[Collected data]
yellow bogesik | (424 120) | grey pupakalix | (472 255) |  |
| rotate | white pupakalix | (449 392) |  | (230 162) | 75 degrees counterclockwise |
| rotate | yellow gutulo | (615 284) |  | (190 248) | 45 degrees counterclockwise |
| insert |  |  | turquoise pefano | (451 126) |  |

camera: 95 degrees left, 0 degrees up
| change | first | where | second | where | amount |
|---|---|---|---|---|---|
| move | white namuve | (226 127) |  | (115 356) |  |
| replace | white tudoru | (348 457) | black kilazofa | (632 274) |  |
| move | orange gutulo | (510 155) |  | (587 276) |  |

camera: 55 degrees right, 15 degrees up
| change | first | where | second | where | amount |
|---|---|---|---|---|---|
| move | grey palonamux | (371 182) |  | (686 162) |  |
...
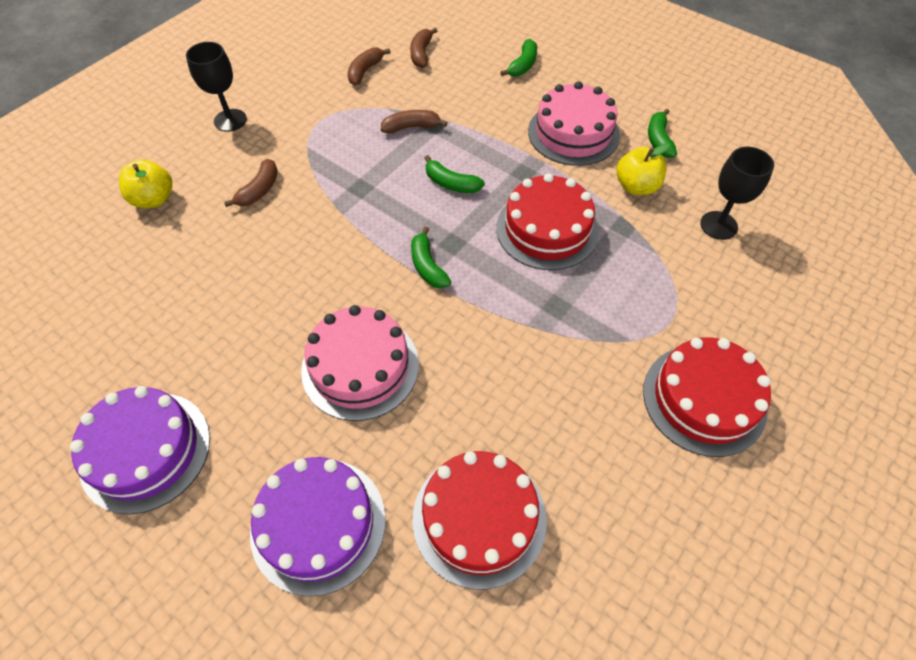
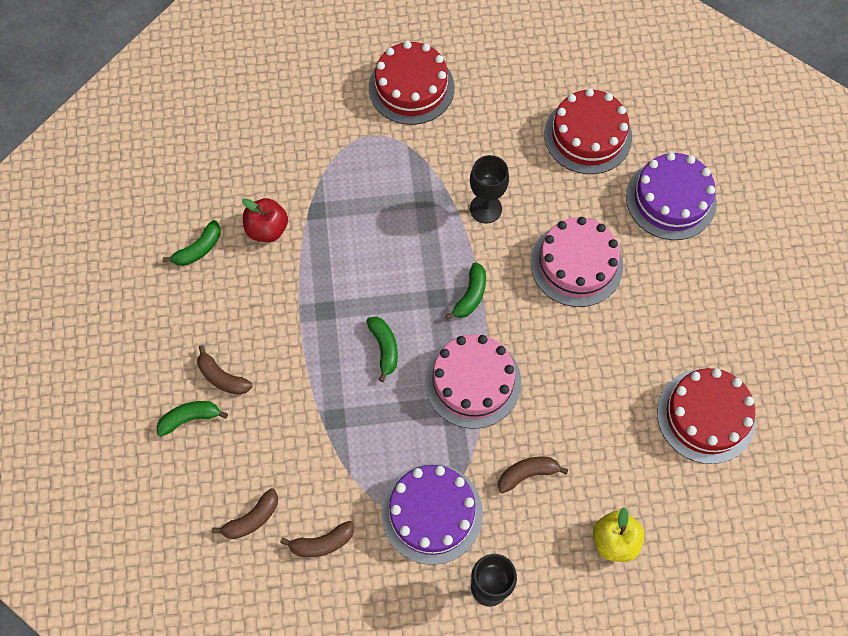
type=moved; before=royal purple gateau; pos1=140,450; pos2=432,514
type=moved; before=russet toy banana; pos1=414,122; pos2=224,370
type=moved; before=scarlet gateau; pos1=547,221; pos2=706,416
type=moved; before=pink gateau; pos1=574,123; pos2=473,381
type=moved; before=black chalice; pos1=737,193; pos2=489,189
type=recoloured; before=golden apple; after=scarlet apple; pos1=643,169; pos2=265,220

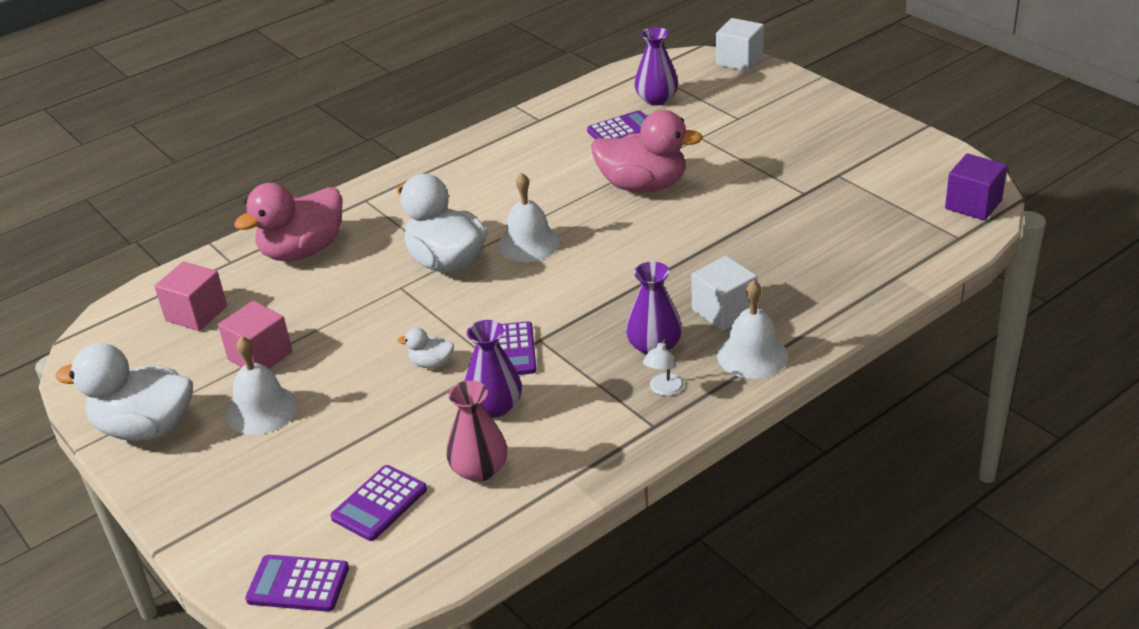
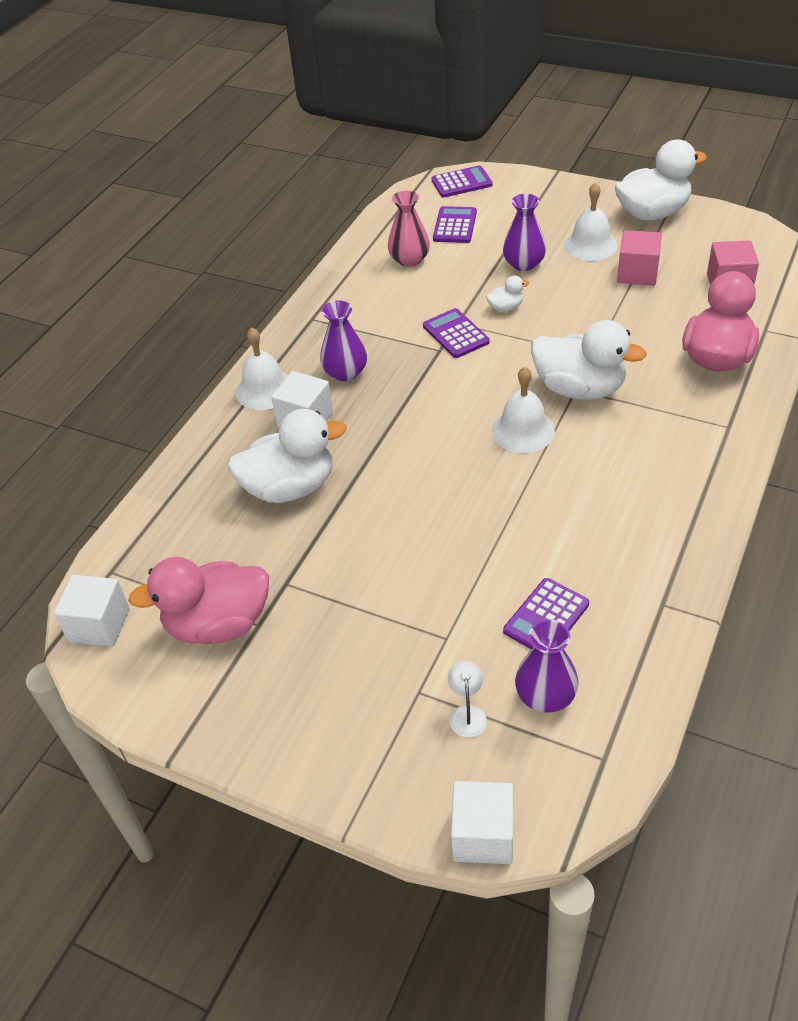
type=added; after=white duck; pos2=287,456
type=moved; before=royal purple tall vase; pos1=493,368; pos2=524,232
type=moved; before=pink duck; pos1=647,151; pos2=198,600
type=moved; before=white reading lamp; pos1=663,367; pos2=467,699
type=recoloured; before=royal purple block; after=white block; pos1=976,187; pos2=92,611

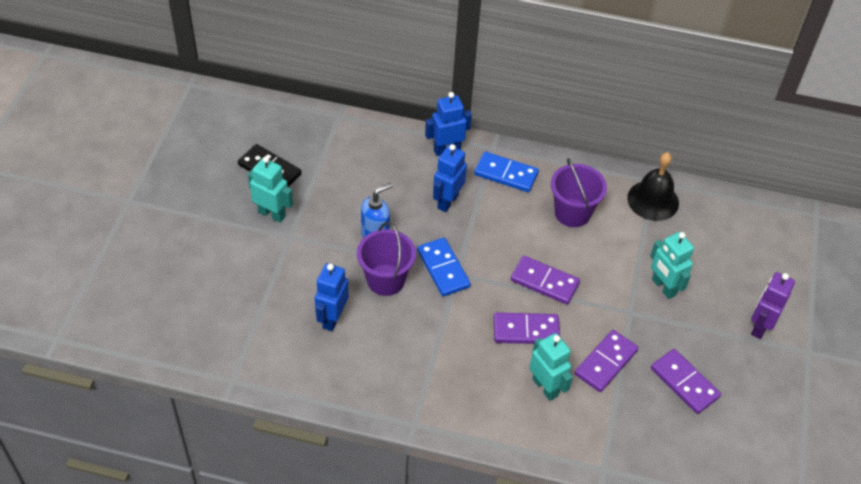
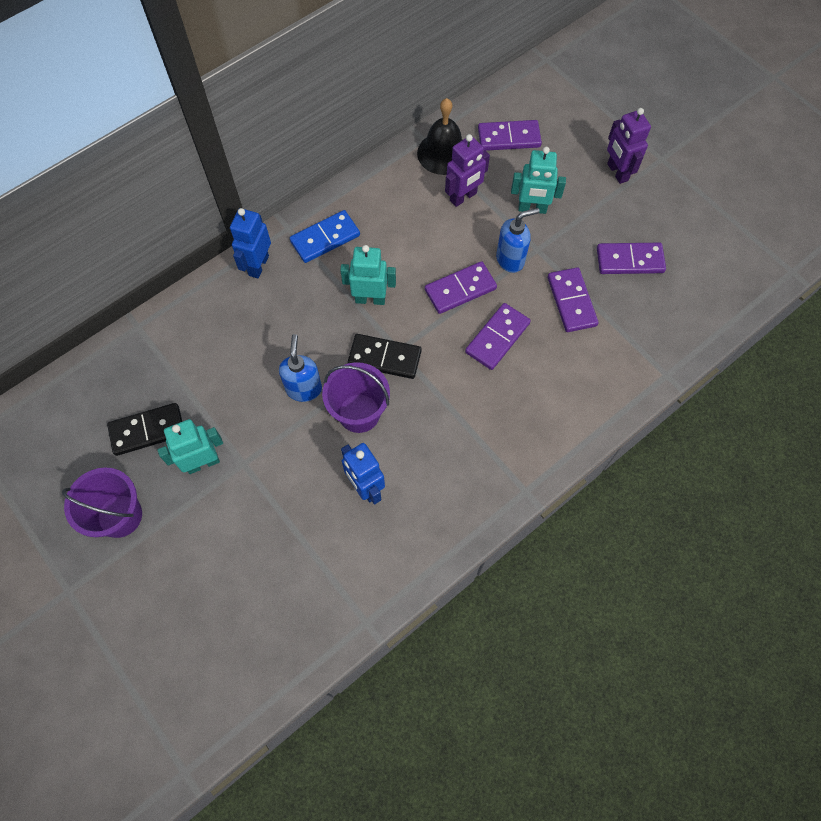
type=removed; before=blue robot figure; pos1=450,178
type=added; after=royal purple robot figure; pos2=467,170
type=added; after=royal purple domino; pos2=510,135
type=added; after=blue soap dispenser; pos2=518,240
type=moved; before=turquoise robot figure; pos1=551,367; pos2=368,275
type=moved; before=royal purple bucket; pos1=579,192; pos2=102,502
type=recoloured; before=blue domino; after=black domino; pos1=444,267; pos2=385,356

**AIM OF THE TASK:**
Note each line above that holds "gateau", then copy all of them.

**SOLUTION BELOW:**
type=moved; before=royal purple gateau; pos1=140,450; pos2=432,514
type=moved; before=scarlet gateau; pos1=547,221; pos2=706,416
type=moved; before=pink gateau; pos1=574,123; pos2=473,381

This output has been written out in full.